◆ Task input
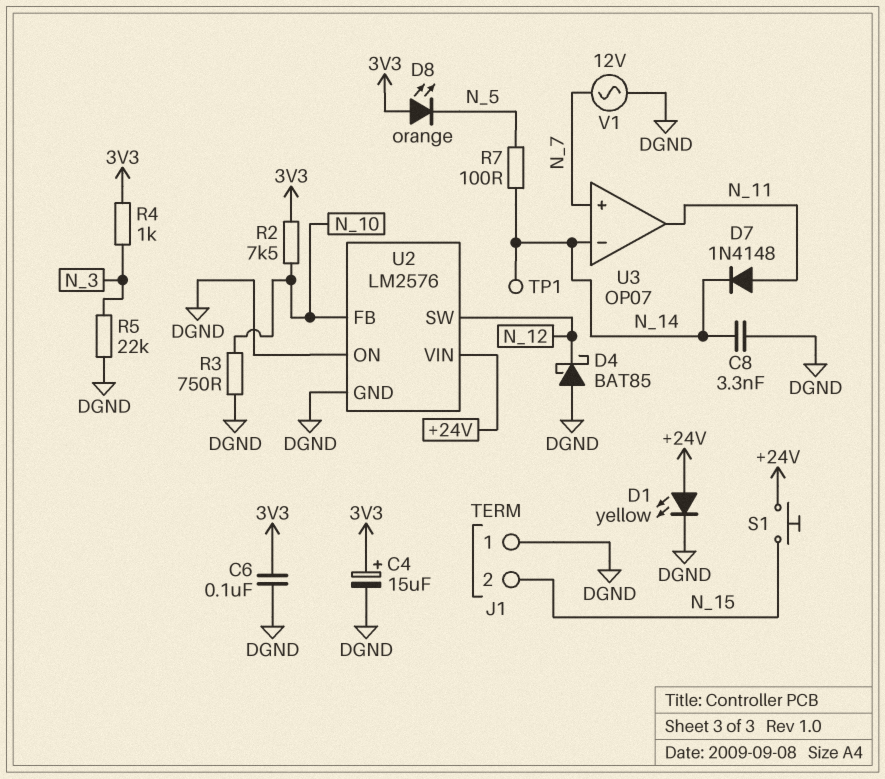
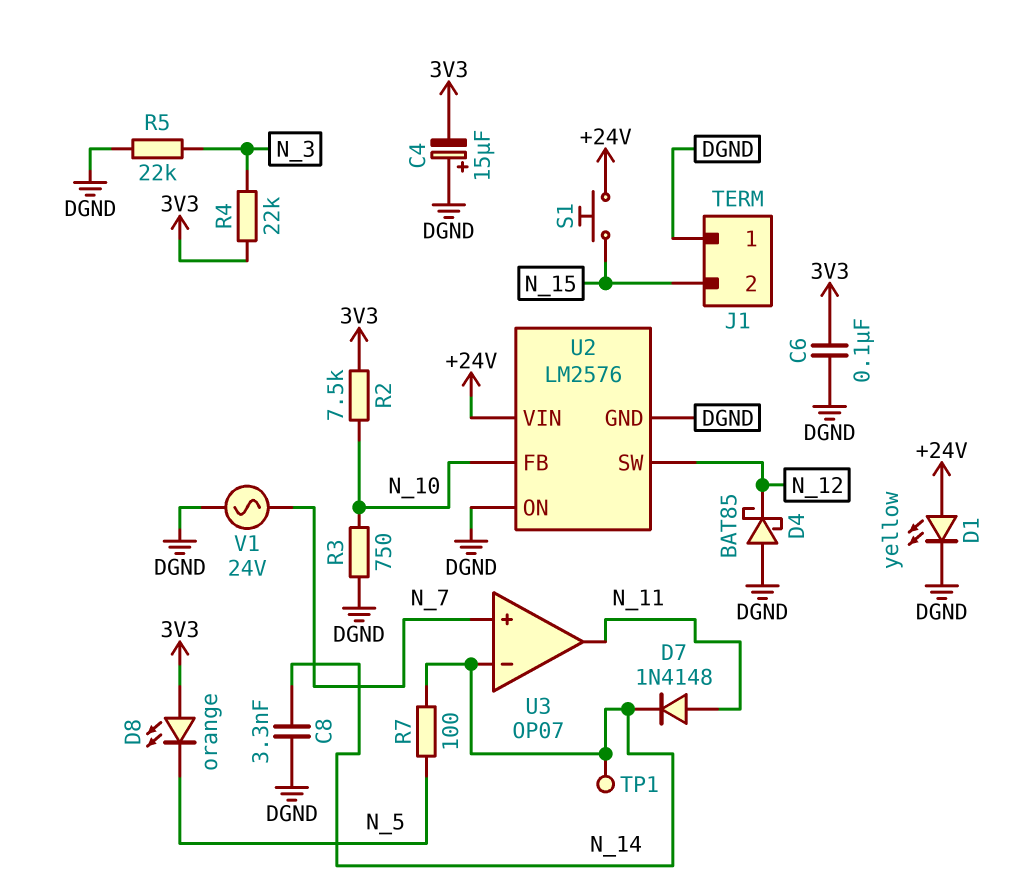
C4: 15uF (plus 3V3, minus DGND) -> 15uF (plus DGND, minus 3V3)
R4: 1k (3V3, N_3) -> 22k (3V3, N_3)
V1: AC 12V (DGND, N_7) -> AC 24V (DGND, N_7)

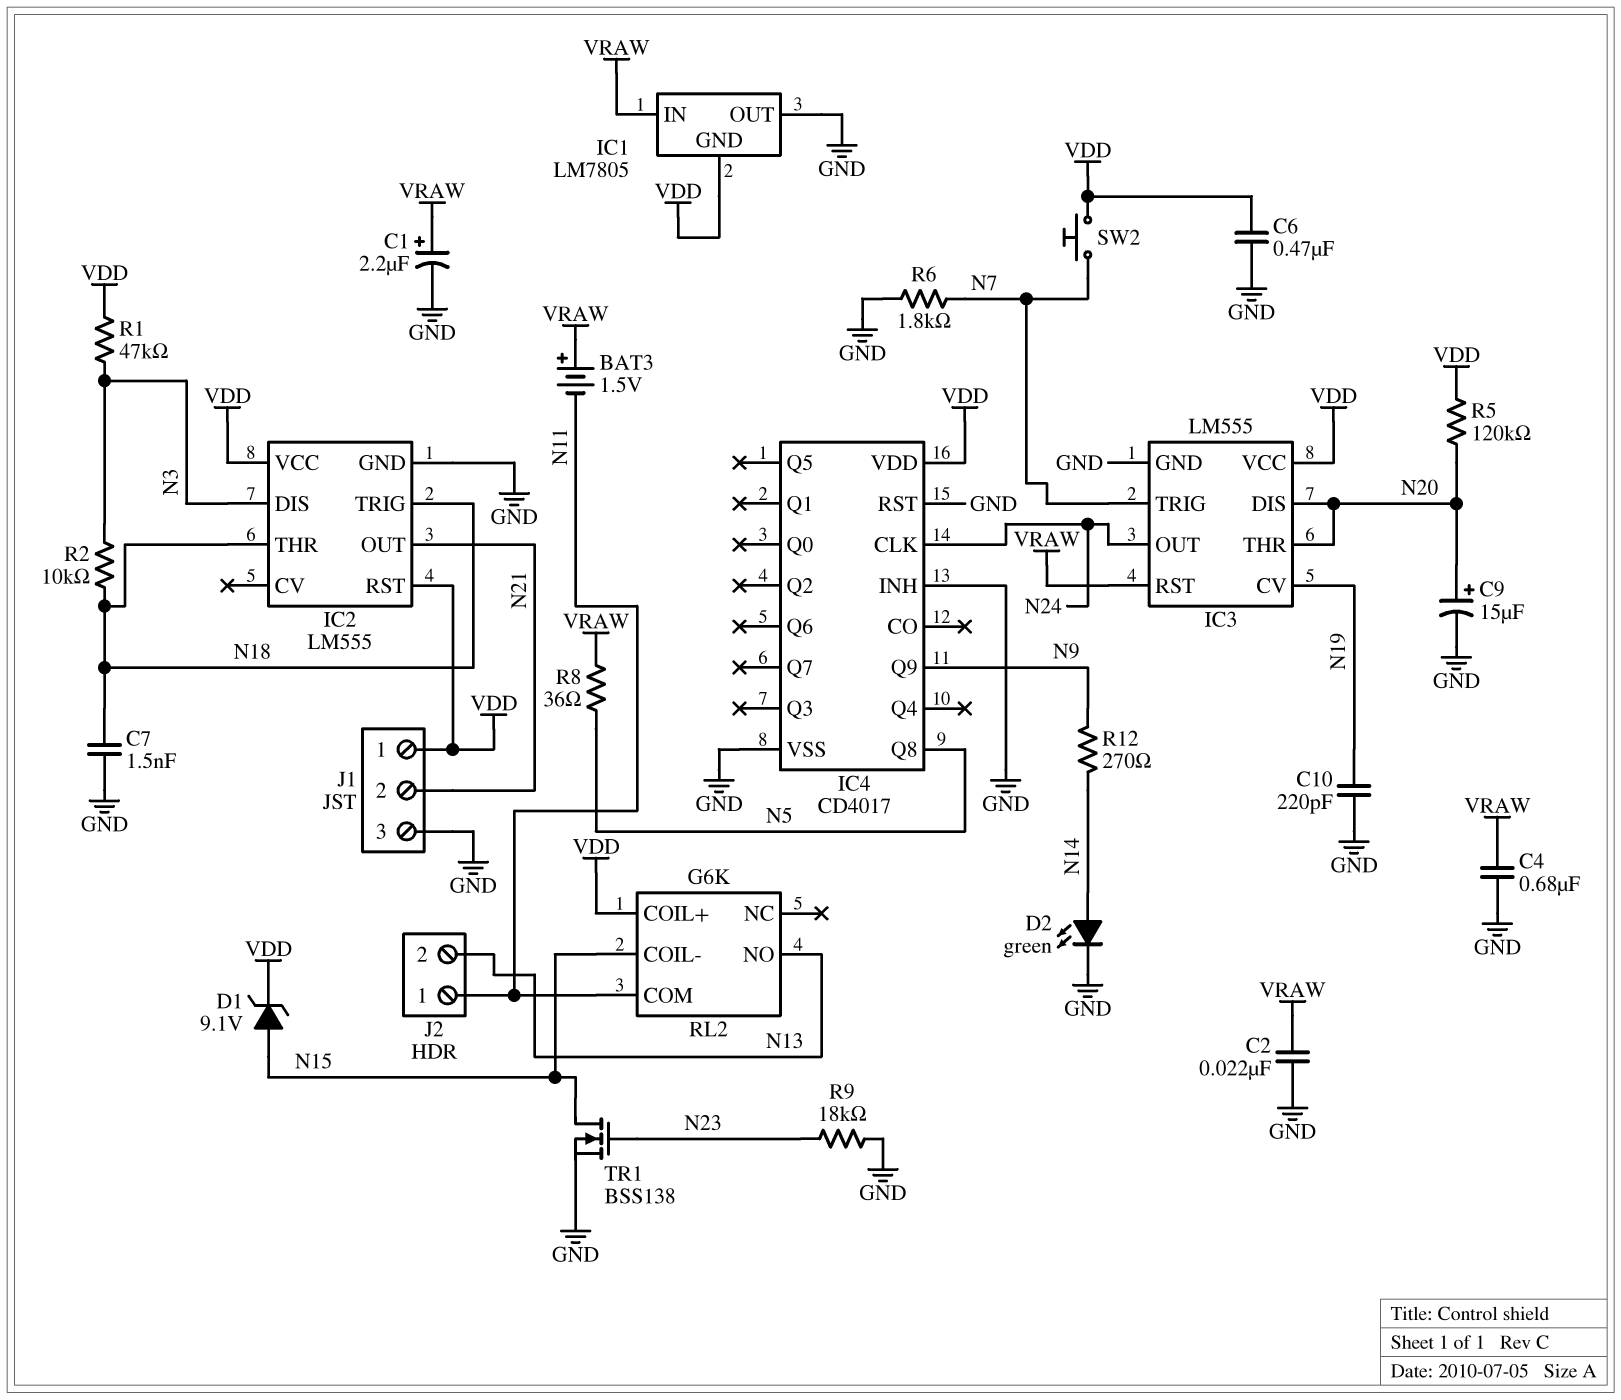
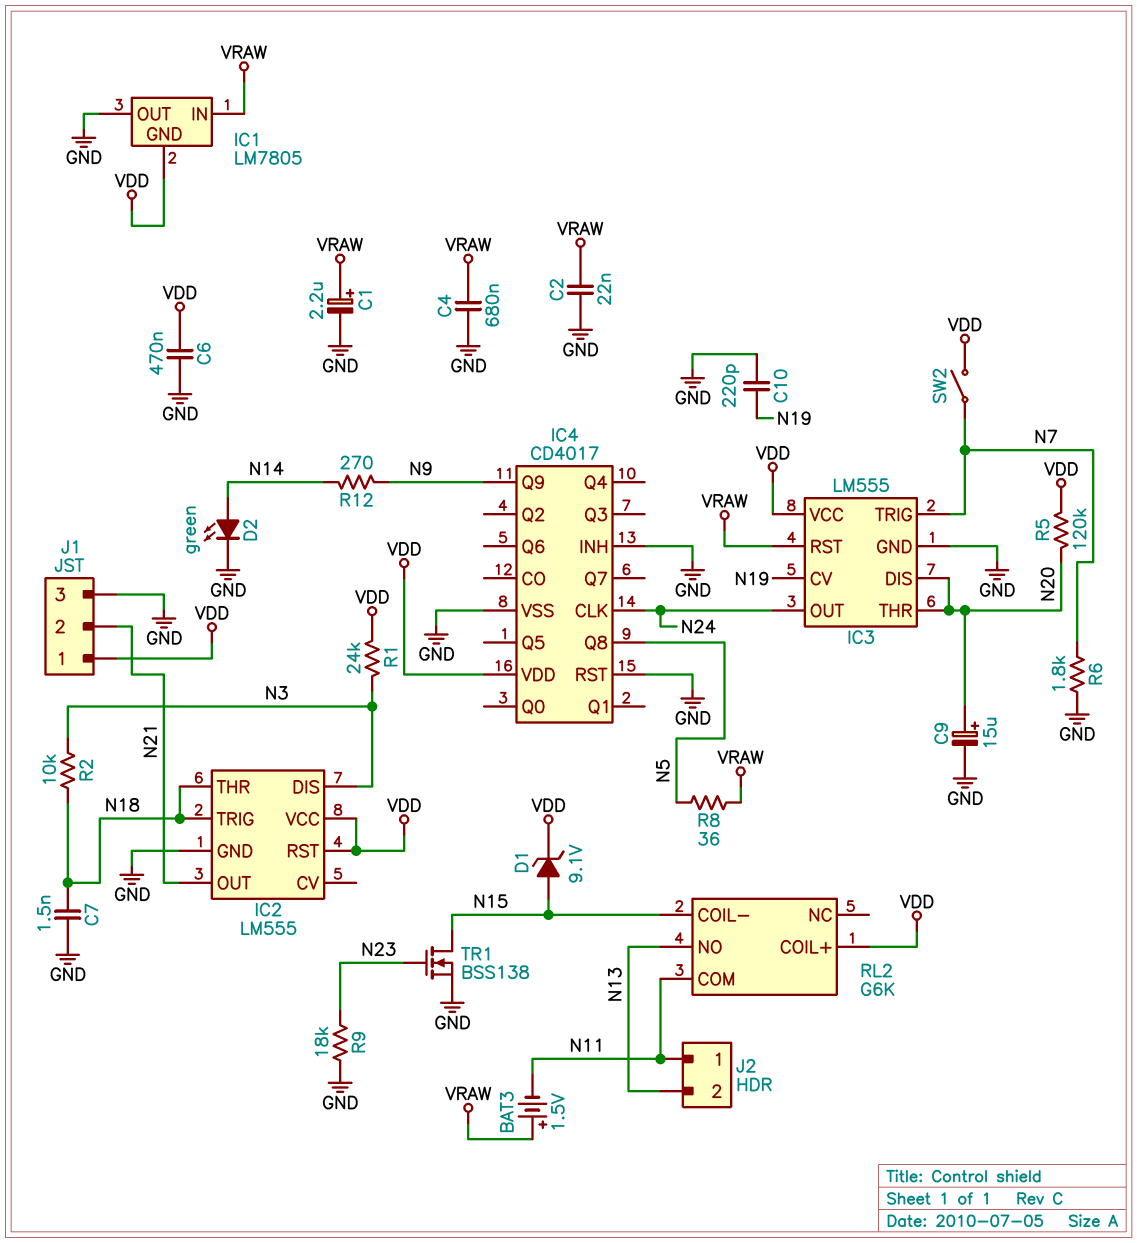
R1: 47k (N3, VDD) -> 24k (N3, VDD)
SW2: button (N7, VDD) -> switch (N7, VDD)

◆ Problem to work on
Please copy out each line of the listing above that contains the string "DGND".

◆ Exercise solution
C4: 15uF (plus 3V3, minus DGND) -> 15uF (plus DGND, minus 3V3)
V1: AC 12V (DGND, N_7) -> AC 24V (DGND, N_7)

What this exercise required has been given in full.